WHAT TO PRODUCE: Reproduce the records below exactly, but only between the lines holding "blue stacking toy: [236,176,291,253]" and "yellow stacking toy: [323,229,383,303]", inclusive.

RECORD EXCERPTS:
::::::::
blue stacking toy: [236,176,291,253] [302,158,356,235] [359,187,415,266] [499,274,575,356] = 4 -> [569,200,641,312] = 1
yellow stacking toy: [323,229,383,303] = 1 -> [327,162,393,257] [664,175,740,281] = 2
::::::::
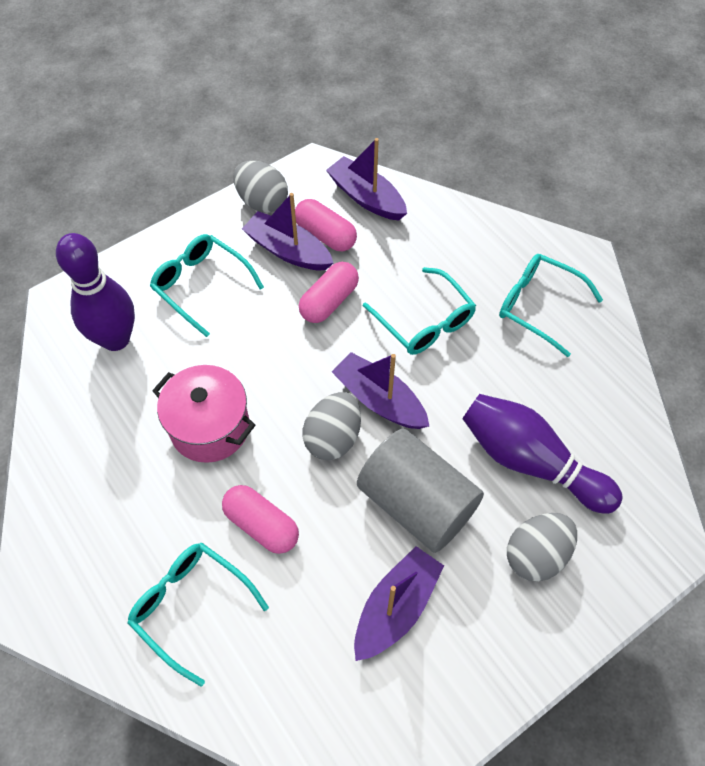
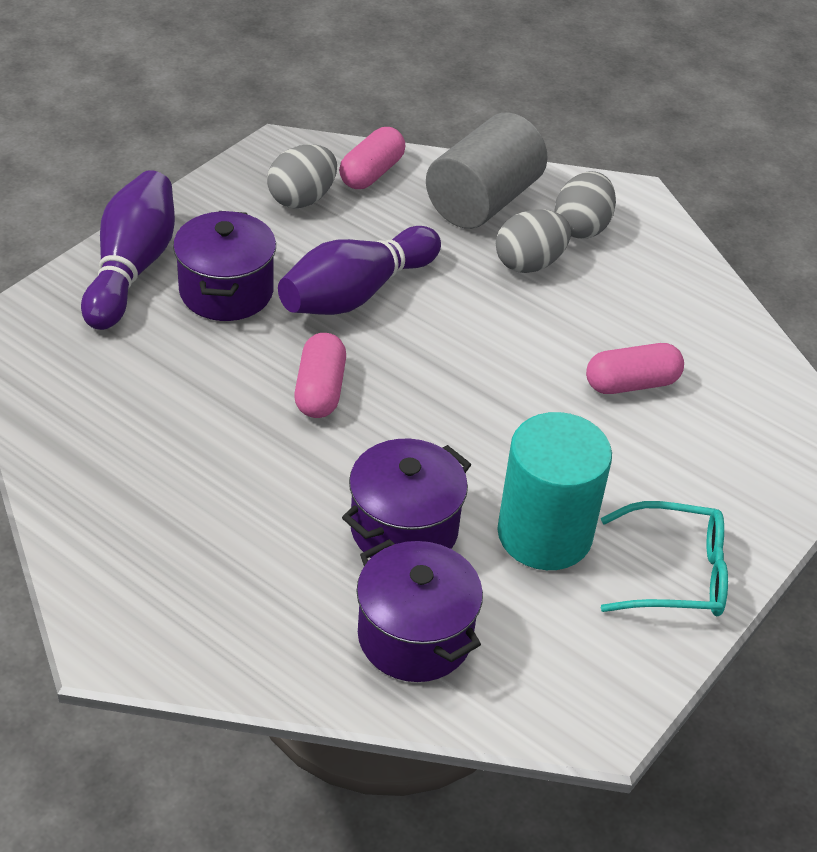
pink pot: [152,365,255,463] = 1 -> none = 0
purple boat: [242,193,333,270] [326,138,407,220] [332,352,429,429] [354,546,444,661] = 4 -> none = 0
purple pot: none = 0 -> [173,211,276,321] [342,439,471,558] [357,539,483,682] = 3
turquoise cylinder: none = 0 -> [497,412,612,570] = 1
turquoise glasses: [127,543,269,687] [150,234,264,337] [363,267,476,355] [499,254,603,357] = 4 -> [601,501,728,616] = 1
::::::::
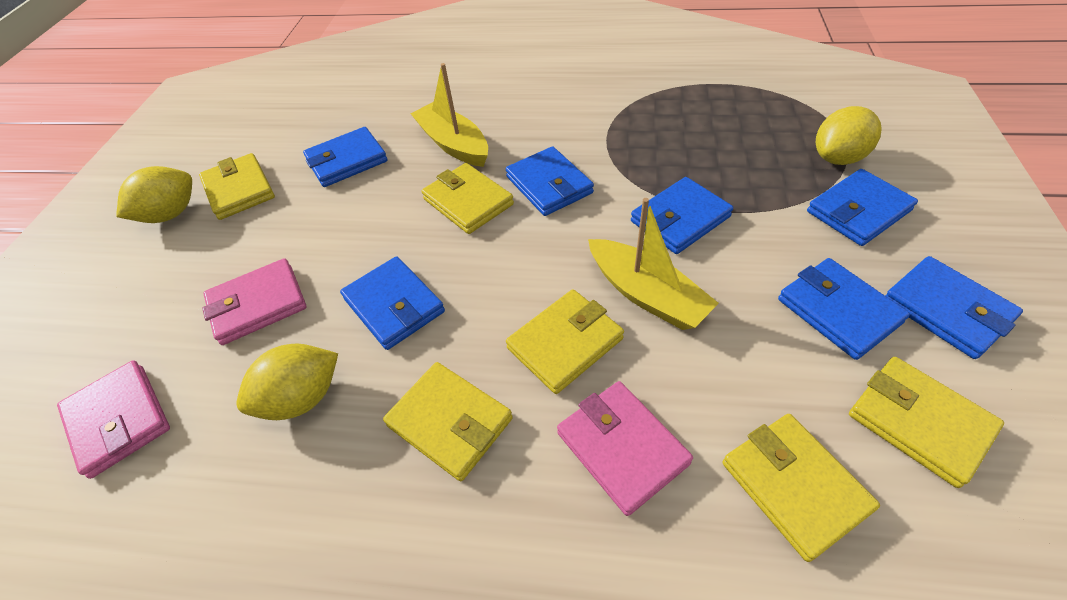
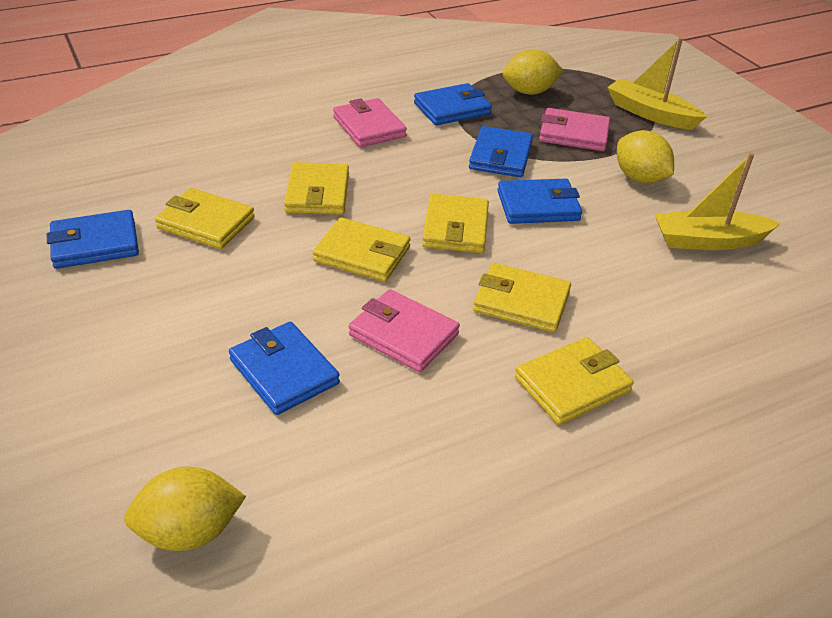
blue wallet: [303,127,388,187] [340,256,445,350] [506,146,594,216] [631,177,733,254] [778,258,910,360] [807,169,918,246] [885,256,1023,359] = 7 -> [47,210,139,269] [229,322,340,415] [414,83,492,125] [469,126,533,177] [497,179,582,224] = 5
::::::::
WRITTEN ANSWER:
blue stacking toy: [236,176,291,253] [302,158,356,235] [359,187,415,266] [499,274,575,356] = 4 -> [569,200,641,312] = 1
yellow stacking toy: [323,229,383,303] = 1 -> [327,162,393,257] [664,175,740,281] = 2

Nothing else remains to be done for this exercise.